** Task goal **
Lines with "lime": pull these out of the listing below.
************
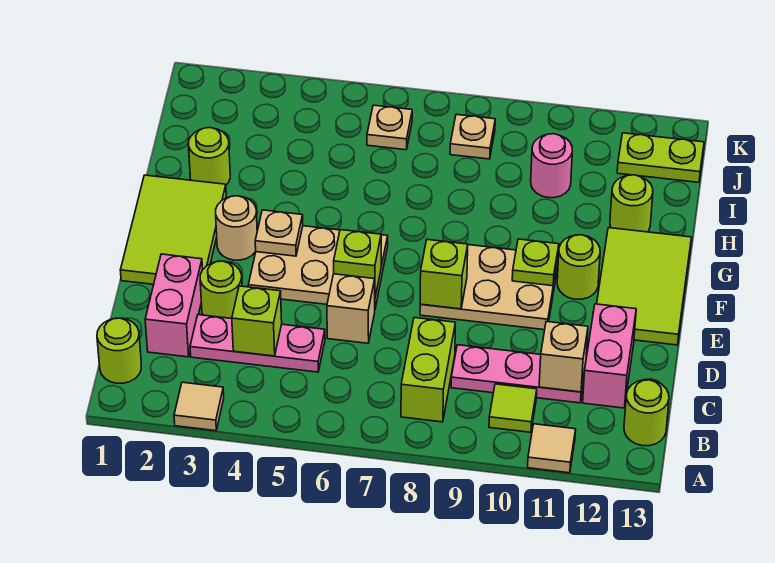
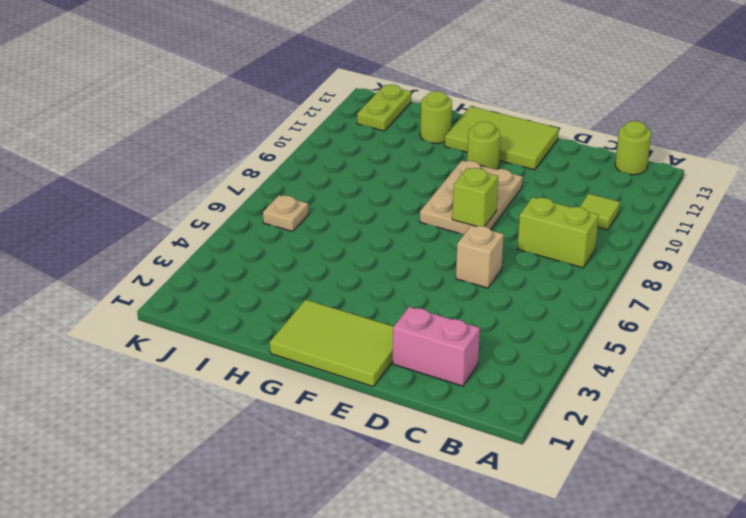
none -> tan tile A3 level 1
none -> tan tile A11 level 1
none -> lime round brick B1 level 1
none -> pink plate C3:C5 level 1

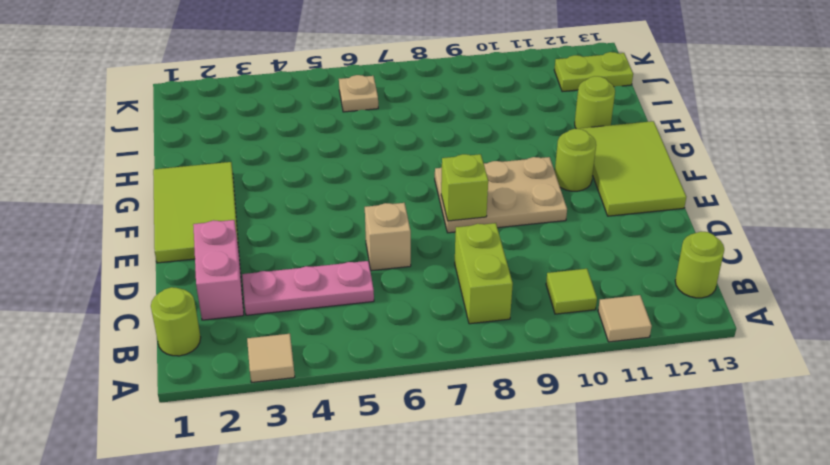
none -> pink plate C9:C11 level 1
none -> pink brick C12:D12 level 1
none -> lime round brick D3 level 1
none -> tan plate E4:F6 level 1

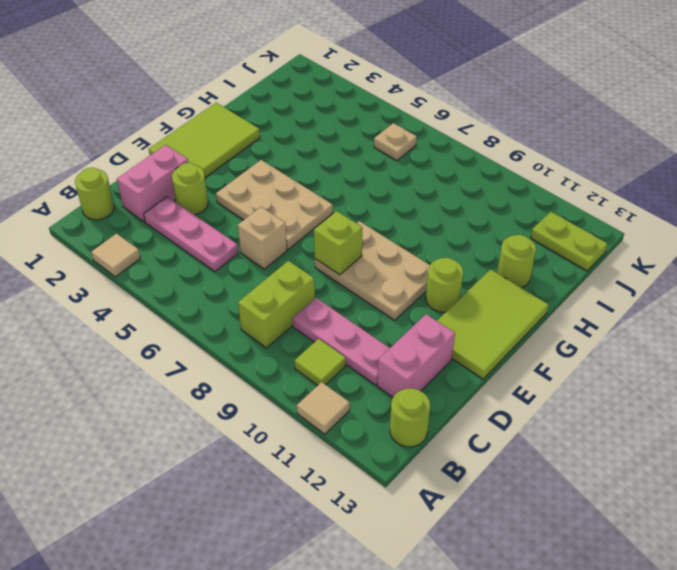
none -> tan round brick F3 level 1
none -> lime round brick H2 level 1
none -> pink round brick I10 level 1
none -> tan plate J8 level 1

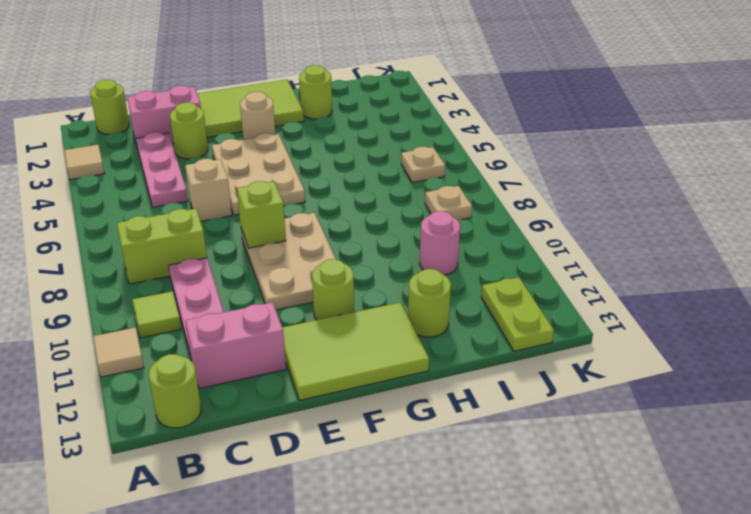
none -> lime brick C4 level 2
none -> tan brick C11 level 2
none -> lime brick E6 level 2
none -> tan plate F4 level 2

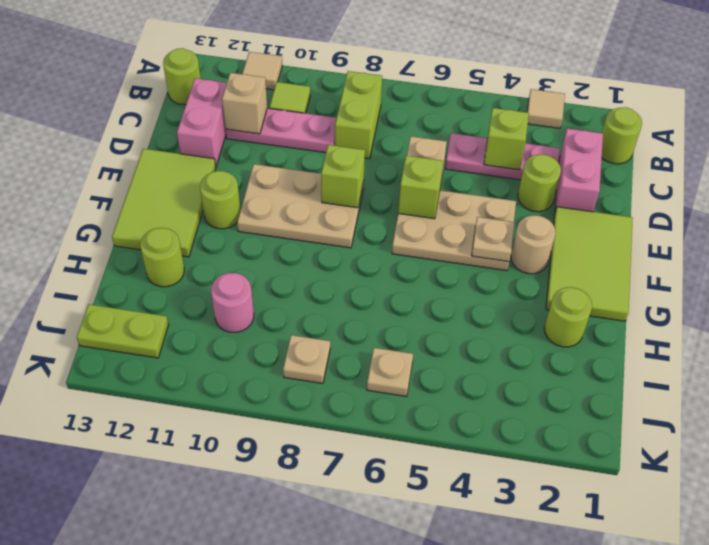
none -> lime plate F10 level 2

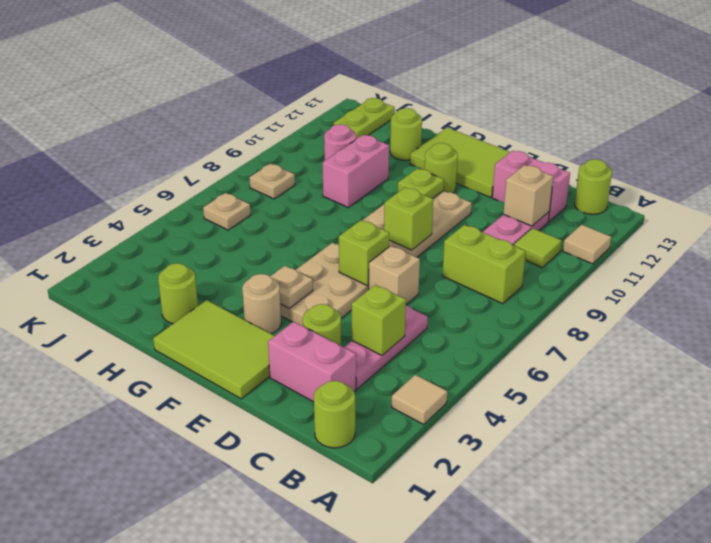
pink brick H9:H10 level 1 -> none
************
** Result of the exercise **
none -> lime round brick B1 level 1
none -> lime round brick D3 level 1
none -> lime round brick H2 level 1
none -> lime brick C4 level 2
none -> lime brick E6 level 2
none -> lime plate F10 level 2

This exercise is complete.